* _YOUR TASK_: Report the number of lines holding "exercise" in the material below, and nothing more.

* _DATA FOR PROCESSING_:

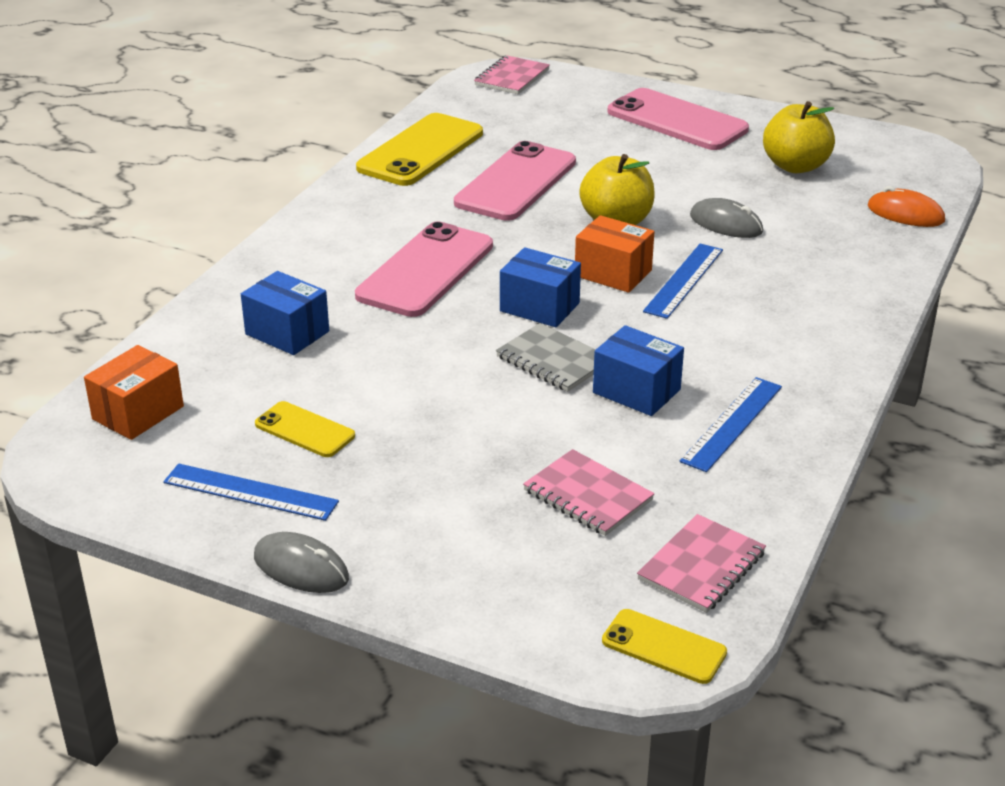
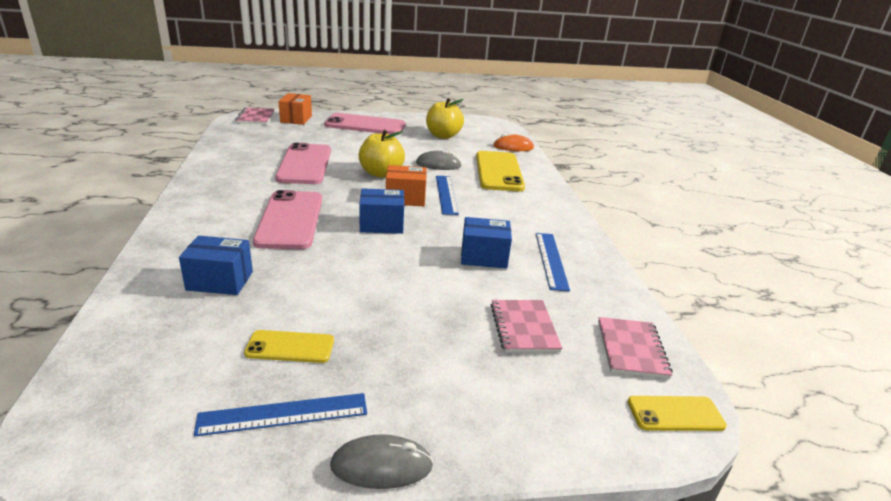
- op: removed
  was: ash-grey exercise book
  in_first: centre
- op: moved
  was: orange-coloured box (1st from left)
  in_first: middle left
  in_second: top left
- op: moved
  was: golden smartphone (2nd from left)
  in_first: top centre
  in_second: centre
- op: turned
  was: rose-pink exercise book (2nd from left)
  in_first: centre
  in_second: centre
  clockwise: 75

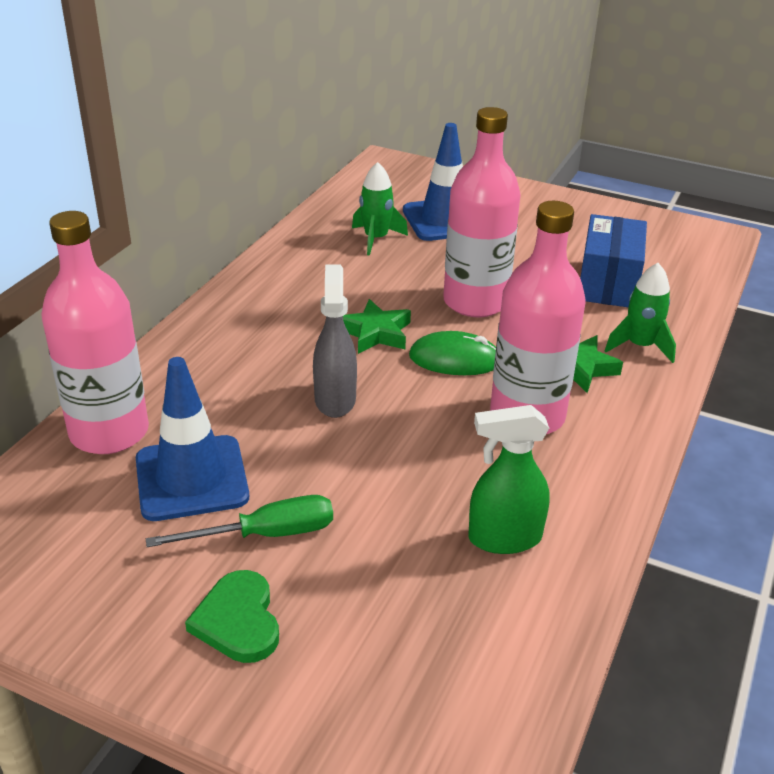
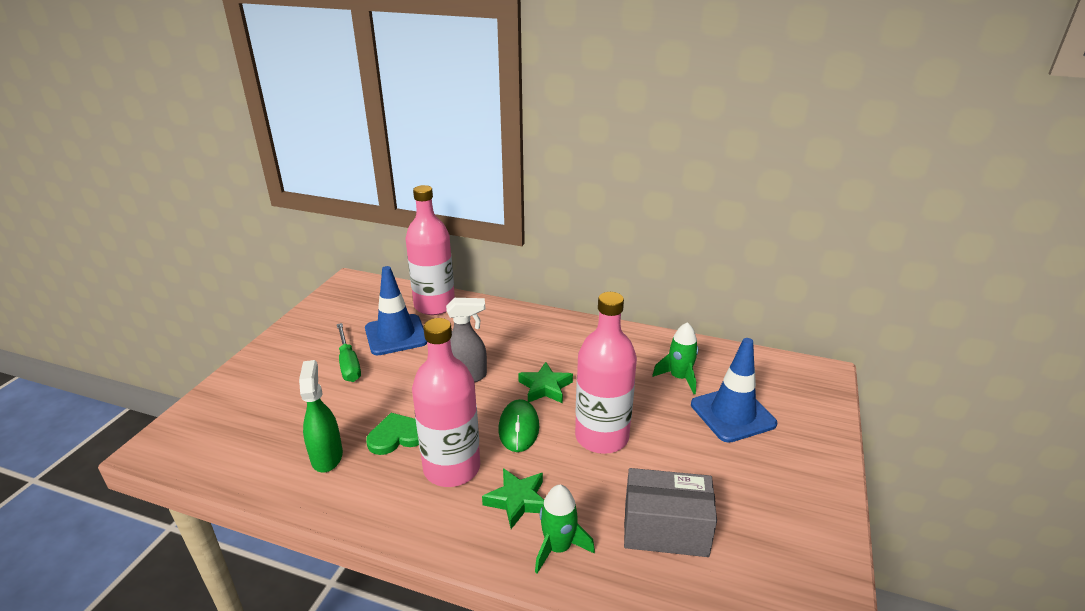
- op: moved
  was: leaf-green heart
  in_first: bottom left
  in_second: bottom centre
- op: recoloured
  was: royal blue box
  now: ash-grey box
  in_first: middle right
  in_second: bottom centre

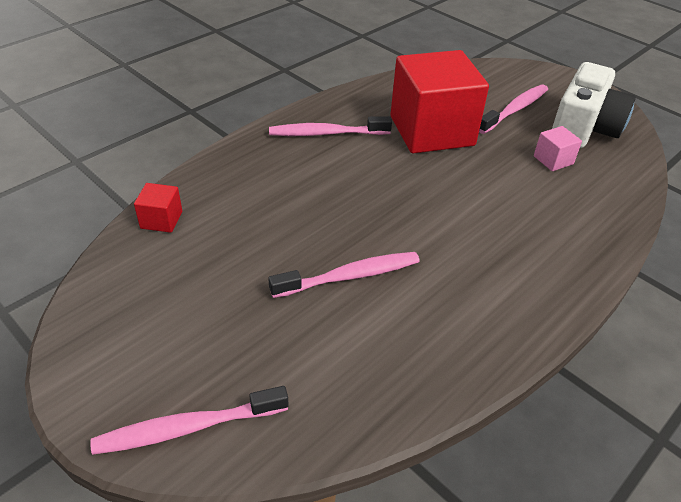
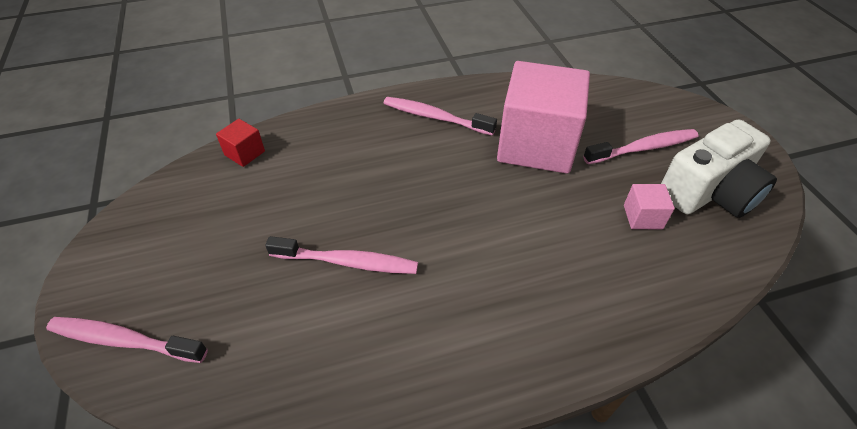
- op: recoloured
  was: crimson cube (2nd from left)
  now: rose-pink cube (1st from left)
  in_first: top centre
  in_second: top centre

* _TASK RESPONSE_: 2